- _Your task_: Tally up the lines below that contain the word "none" and give the total alone.

[Itemized modification records]
----------------------------------------
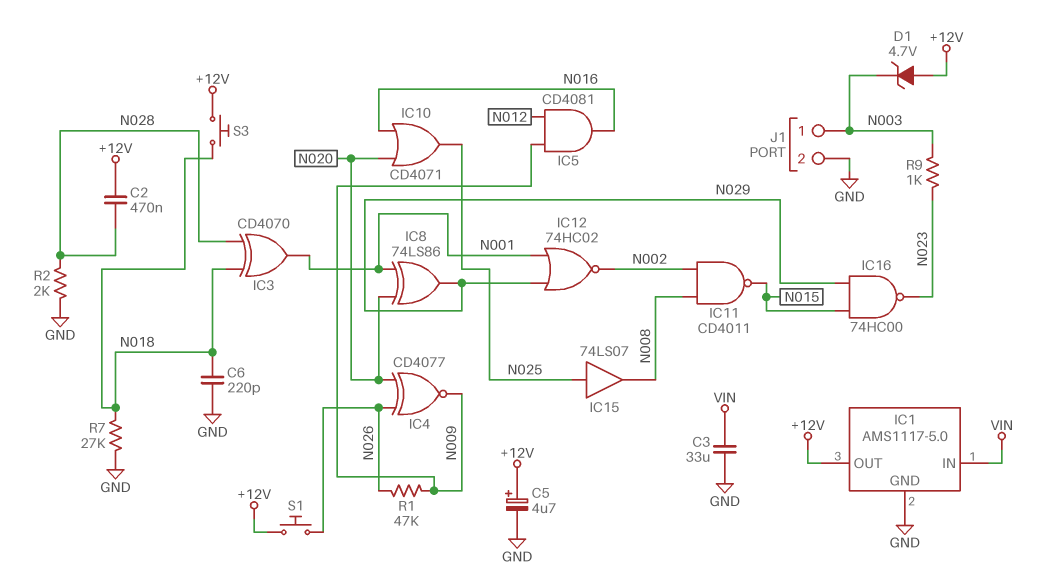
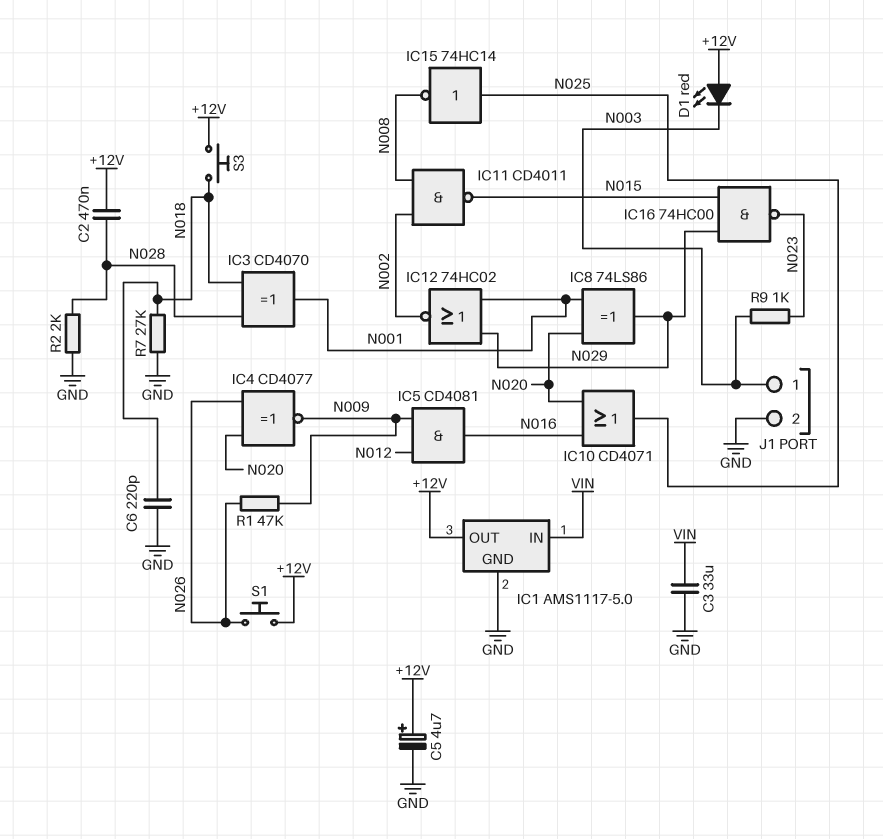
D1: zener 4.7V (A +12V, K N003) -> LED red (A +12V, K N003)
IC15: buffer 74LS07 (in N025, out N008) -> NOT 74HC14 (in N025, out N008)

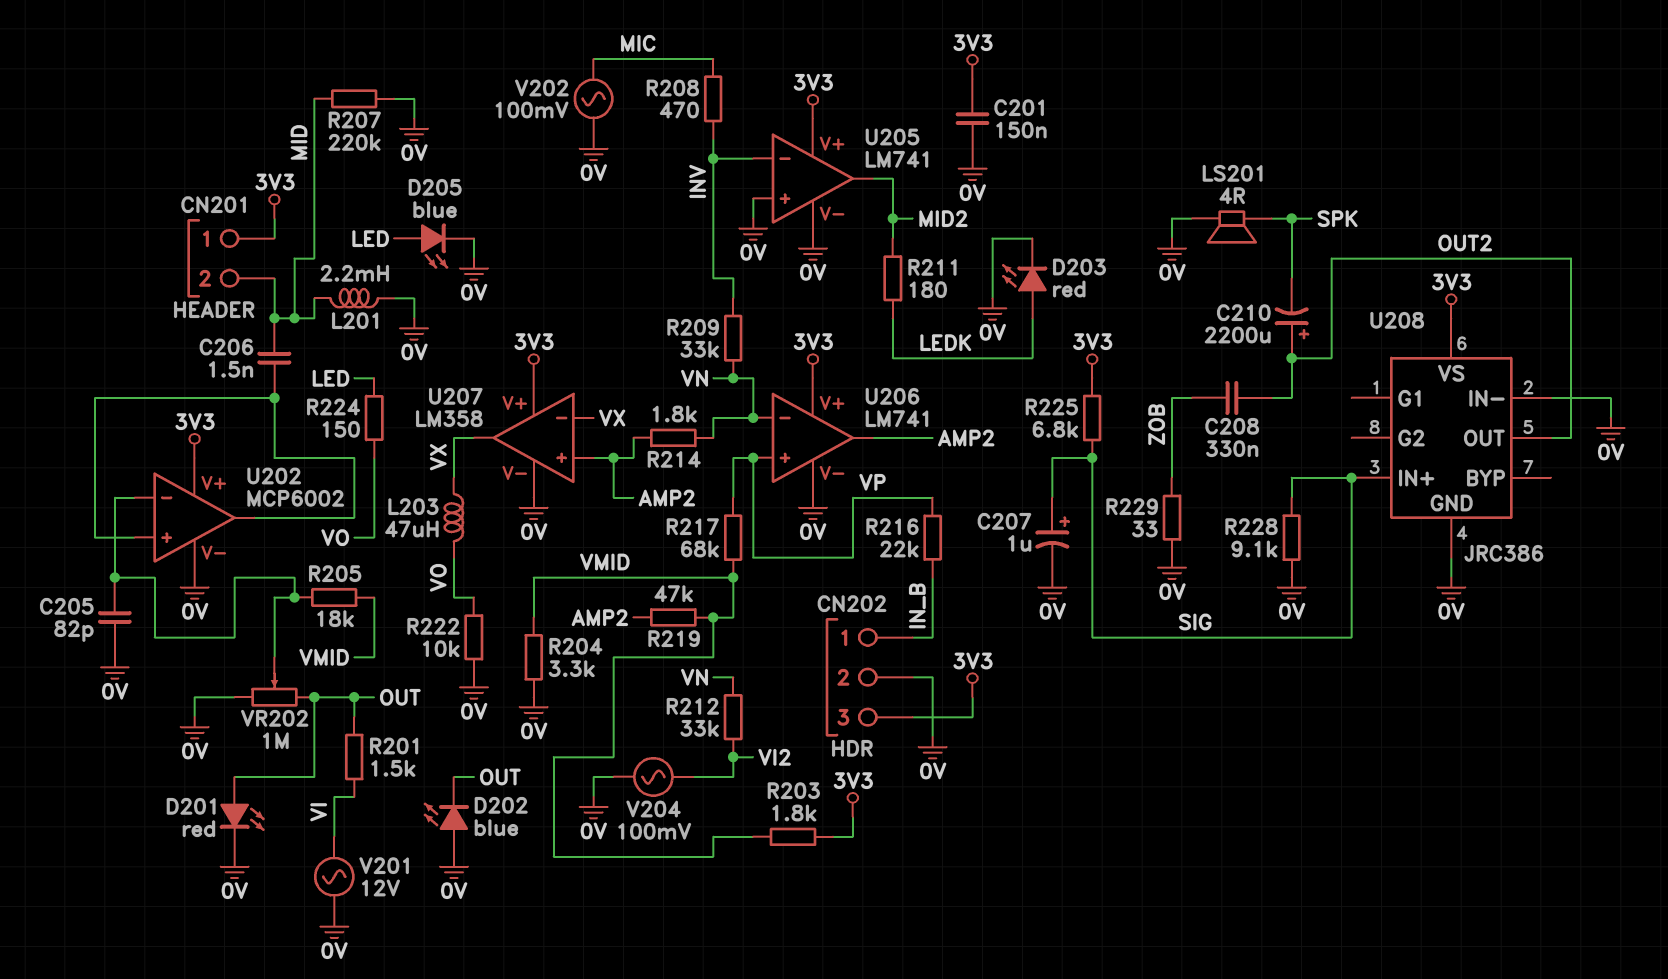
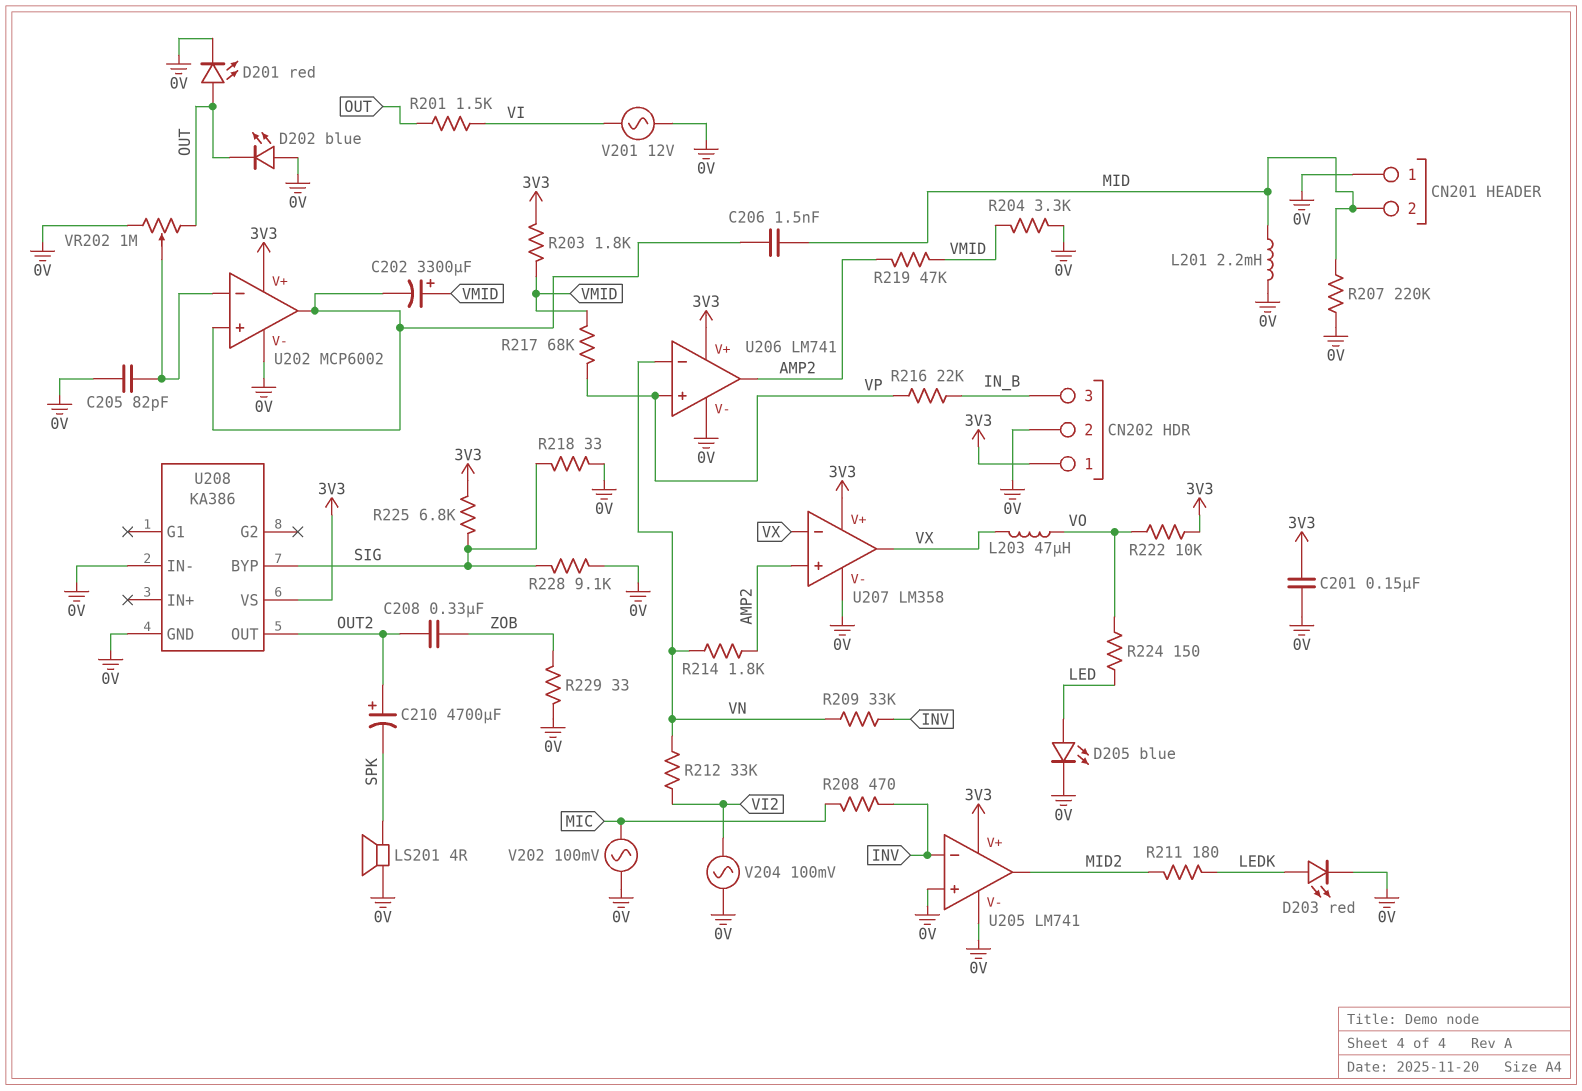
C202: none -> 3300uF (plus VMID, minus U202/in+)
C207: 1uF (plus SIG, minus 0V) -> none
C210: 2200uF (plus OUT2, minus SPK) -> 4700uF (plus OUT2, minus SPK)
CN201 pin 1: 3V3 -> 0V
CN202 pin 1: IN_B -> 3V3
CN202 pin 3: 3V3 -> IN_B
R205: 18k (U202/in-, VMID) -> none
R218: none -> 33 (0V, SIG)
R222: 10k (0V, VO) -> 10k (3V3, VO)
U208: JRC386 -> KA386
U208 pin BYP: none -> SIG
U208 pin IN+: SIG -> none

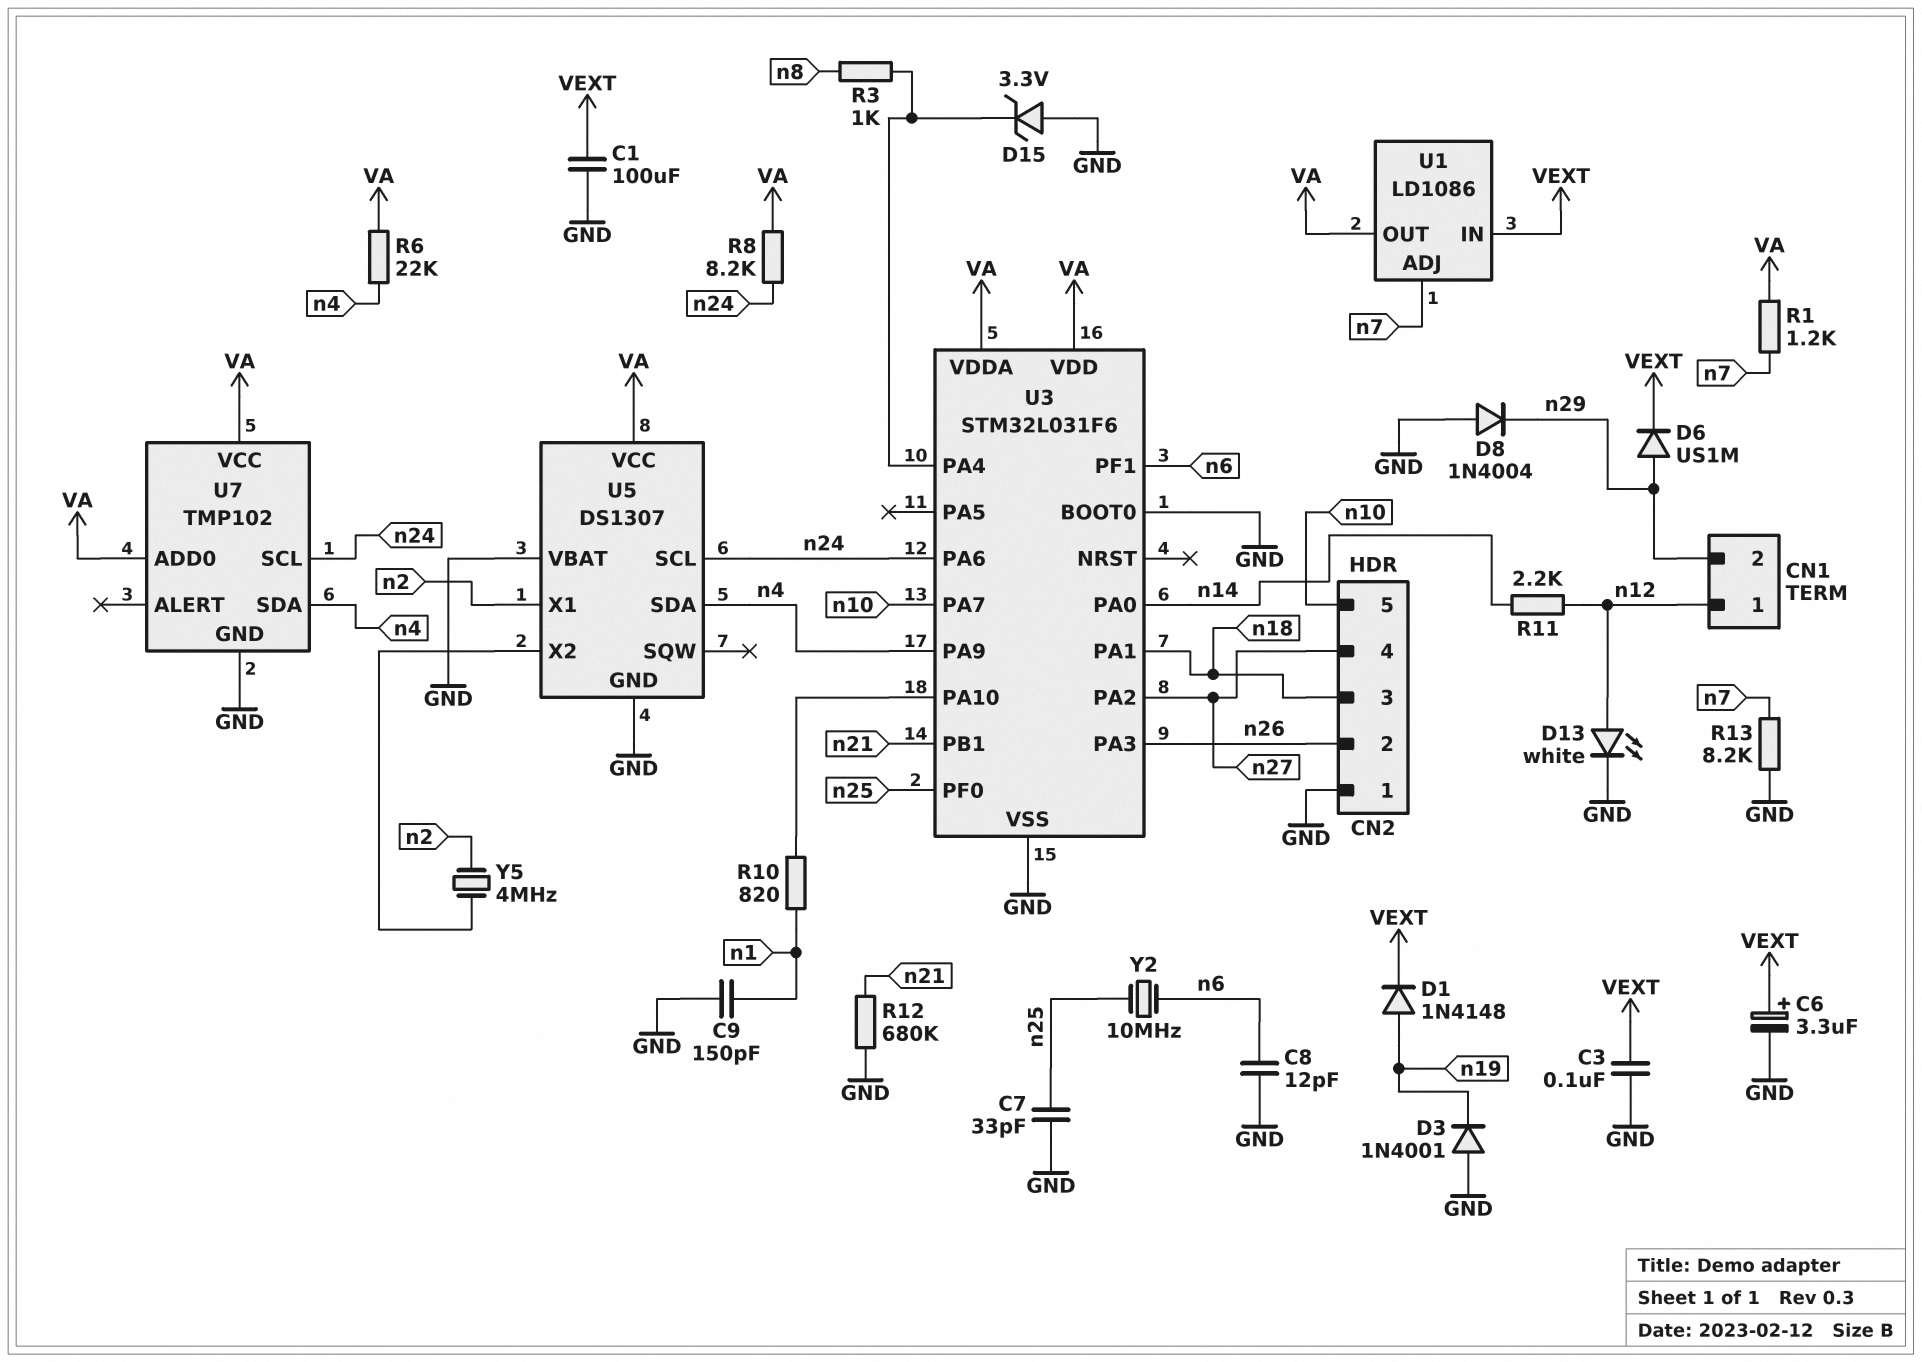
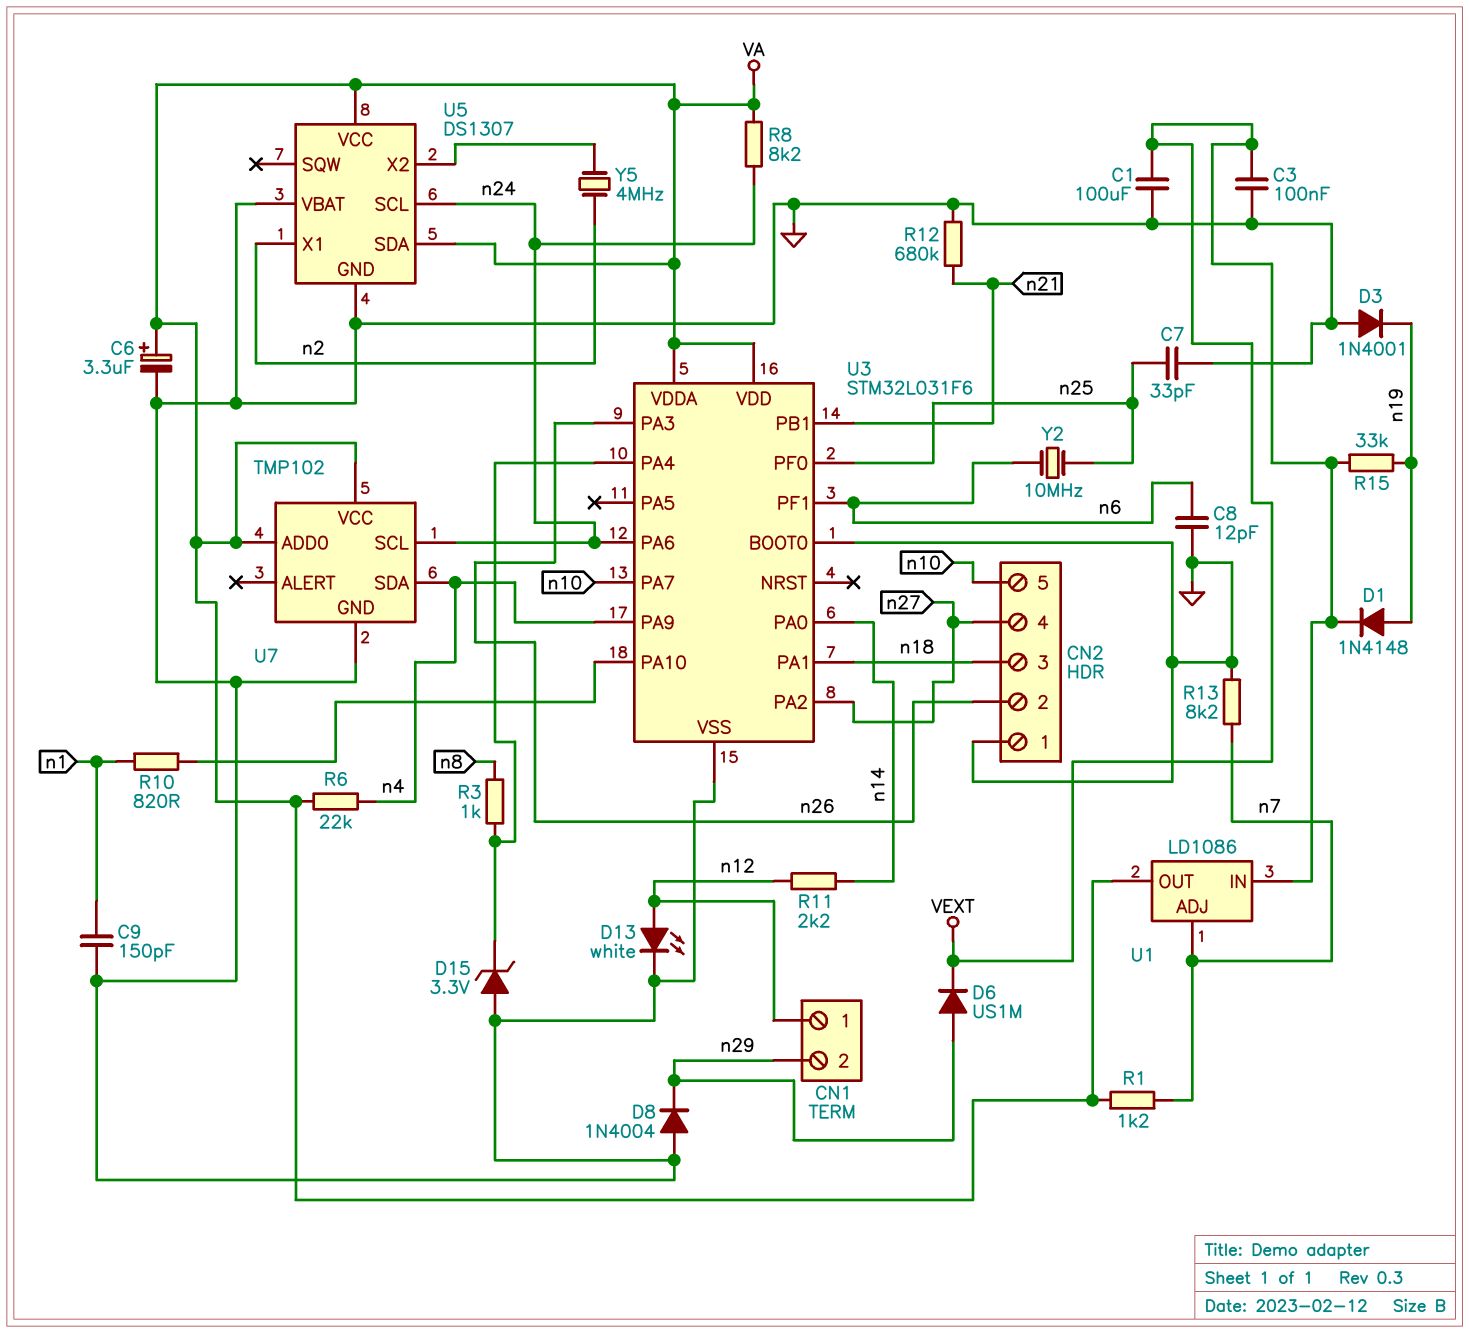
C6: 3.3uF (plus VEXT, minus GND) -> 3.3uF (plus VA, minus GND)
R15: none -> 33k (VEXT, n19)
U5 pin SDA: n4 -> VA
----------------------------------------
- _Expected answer_: 7